- SOURCE MATERIAL:
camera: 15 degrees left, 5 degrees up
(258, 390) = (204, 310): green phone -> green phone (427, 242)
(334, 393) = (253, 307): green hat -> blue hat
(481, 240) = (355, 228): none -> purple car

--

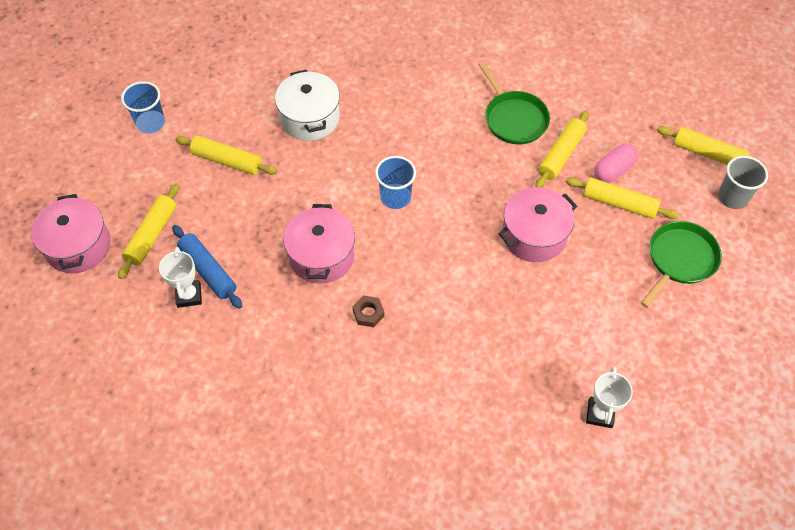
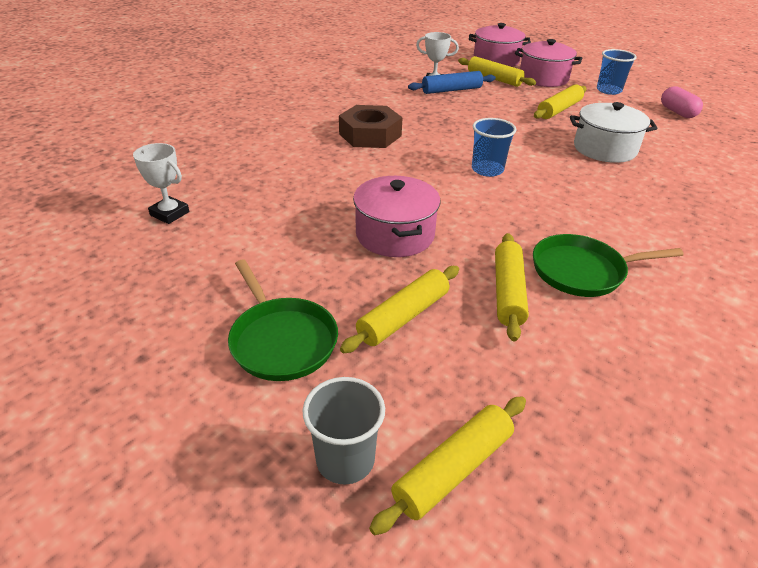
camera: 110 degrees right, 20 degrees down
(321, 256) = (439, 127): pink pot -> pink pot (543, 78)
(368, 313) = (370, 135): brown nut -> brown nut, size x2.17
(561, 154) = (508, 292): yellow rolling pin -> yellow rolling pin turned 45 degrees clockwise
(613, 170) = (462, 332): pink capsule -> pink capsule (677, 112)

...

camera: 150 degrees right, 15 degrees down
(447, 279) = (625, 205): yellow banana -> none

- TASK ITEM:
Please return every line from the material above where the string "down" occurs.

- ANSWER SECTION:
camera: 110 degrees right, 20 degrees down
camera: 150 degrees right, 15 degrees down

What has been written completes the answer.